══ SOURCE DATA

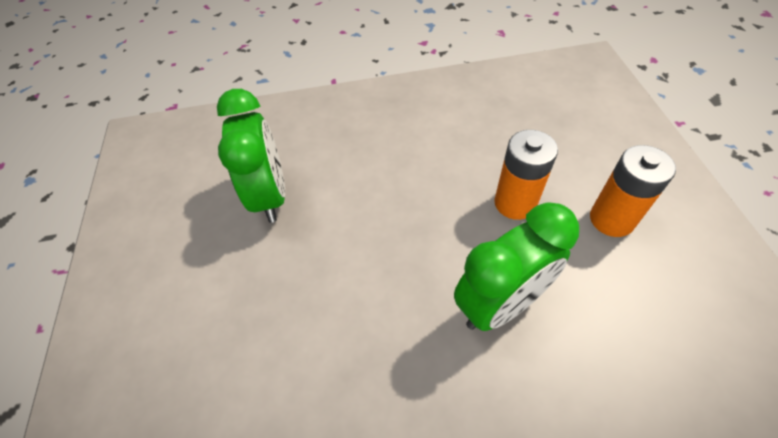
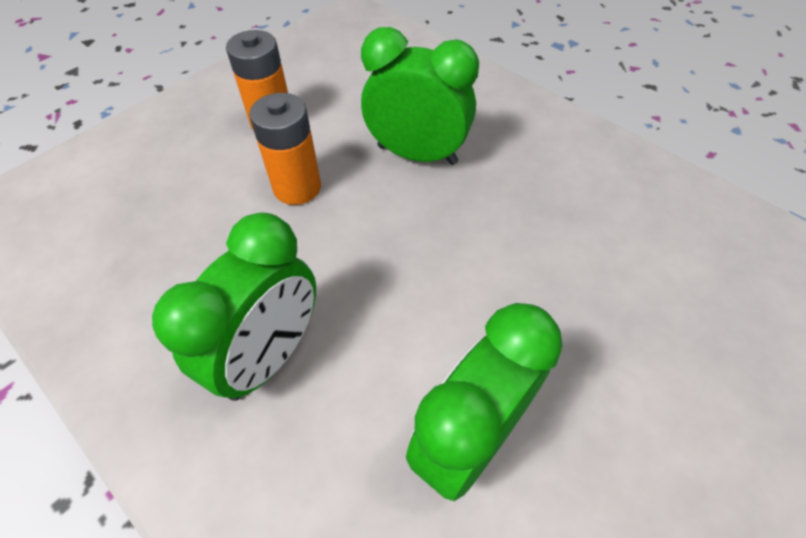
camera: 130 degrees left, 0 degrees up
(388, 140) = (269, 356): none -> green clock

════
══ SOURCE DATA

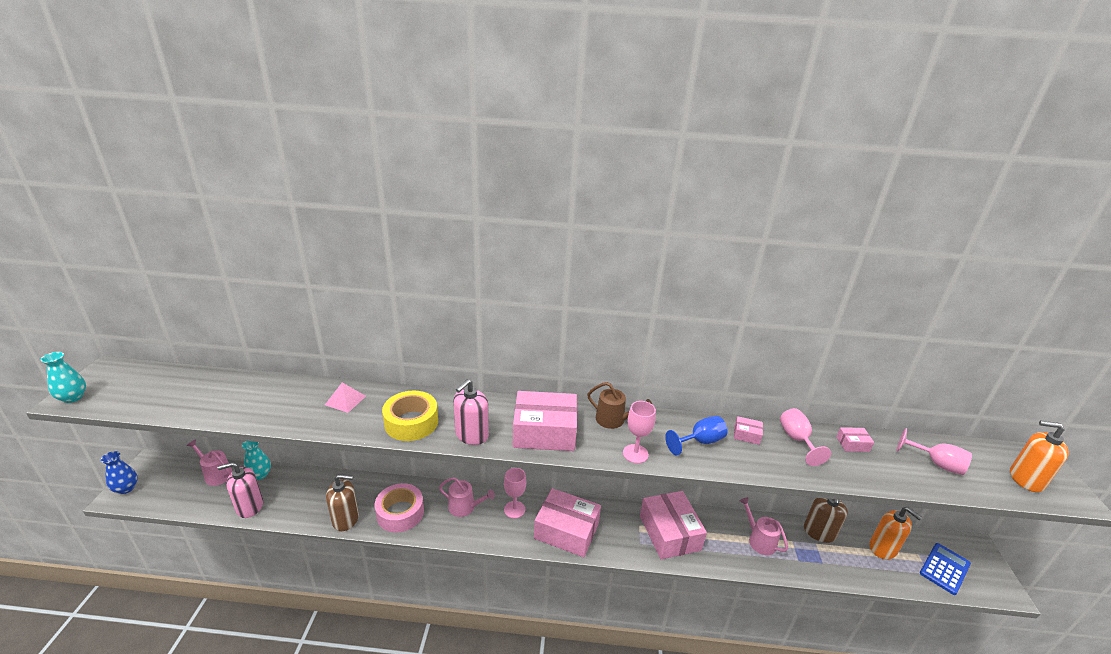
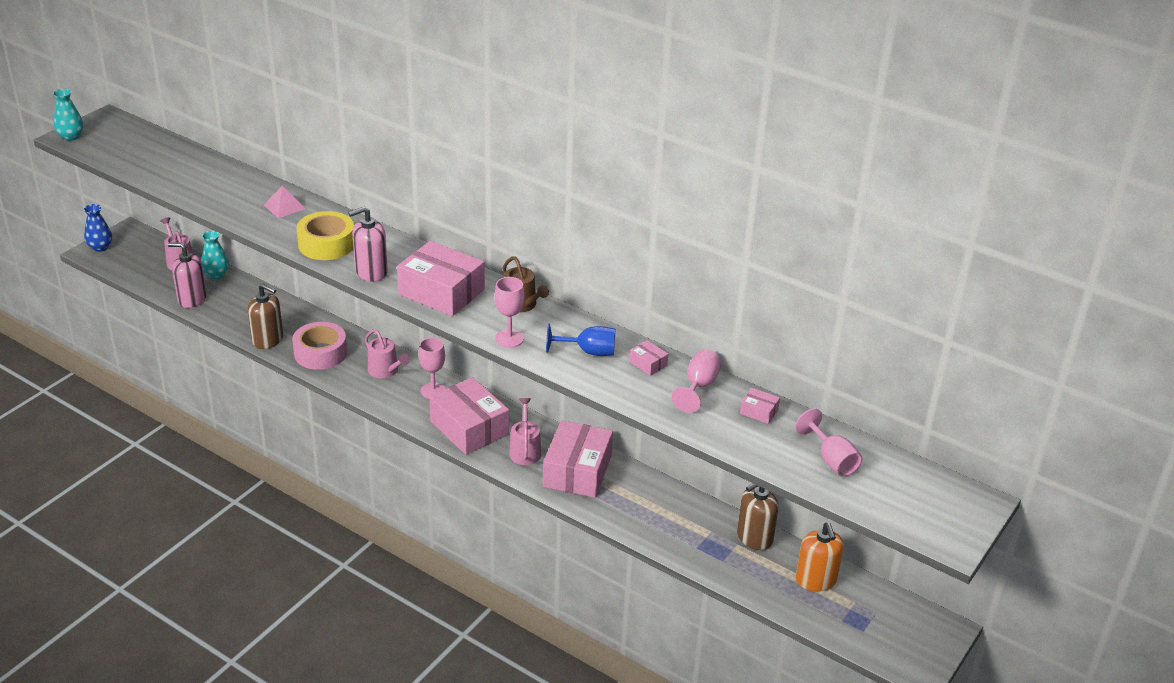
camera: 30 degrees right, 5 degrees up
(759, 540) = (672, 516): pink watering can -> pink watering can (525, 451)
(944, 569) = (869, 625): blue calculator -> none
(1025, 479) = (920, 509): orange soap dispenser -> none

════
══ SOURCE DATA

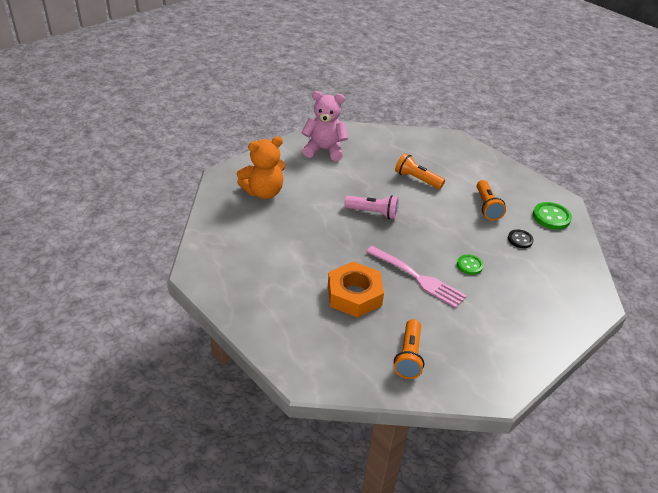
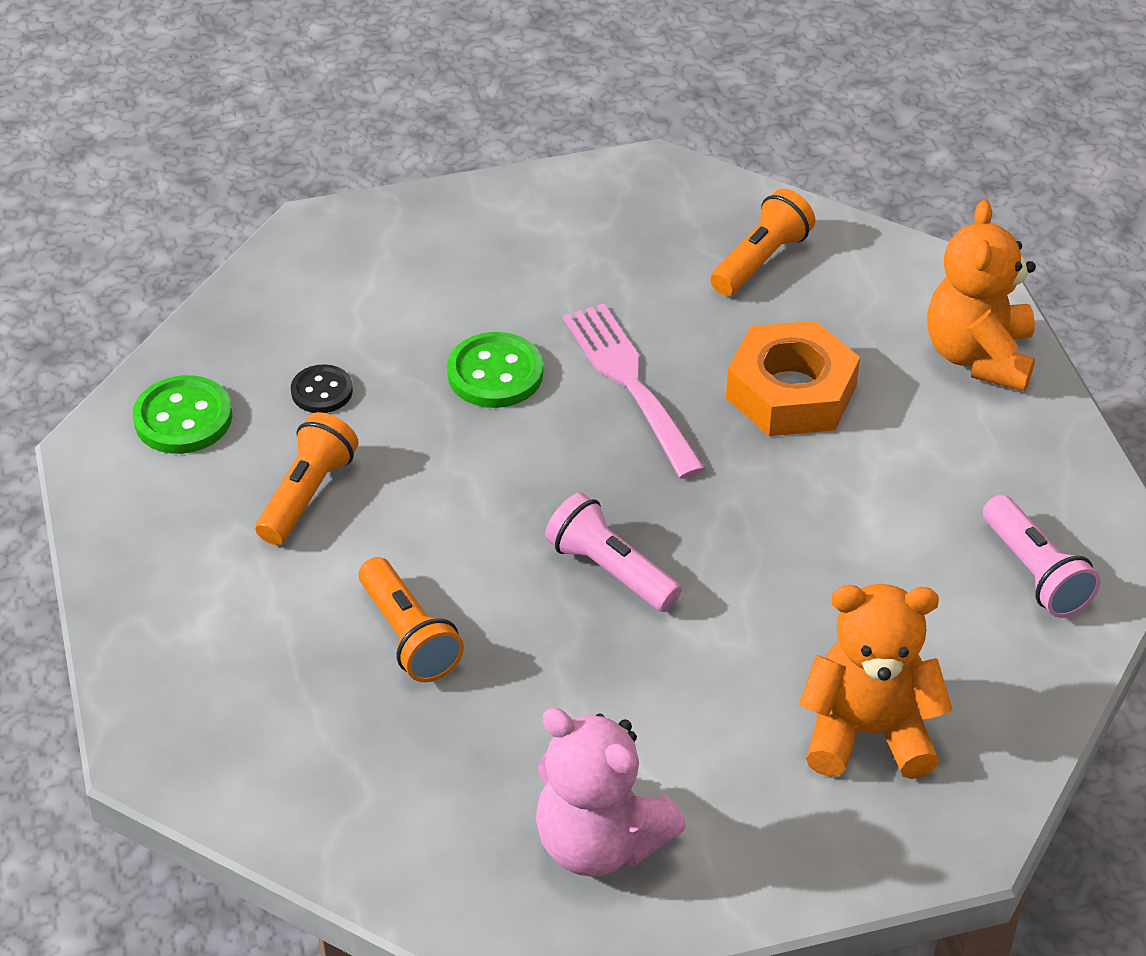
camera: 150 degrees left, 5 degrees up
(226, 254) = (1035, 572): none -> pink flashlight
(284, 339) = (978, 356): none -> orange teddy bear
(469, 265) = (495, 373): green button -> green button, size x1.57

════

Using the data above, copy each line that contains "green".

(388, 140) = (269, 356): none -> green clock
(469, 265) = (495, 373): green button -> green button, size x1.57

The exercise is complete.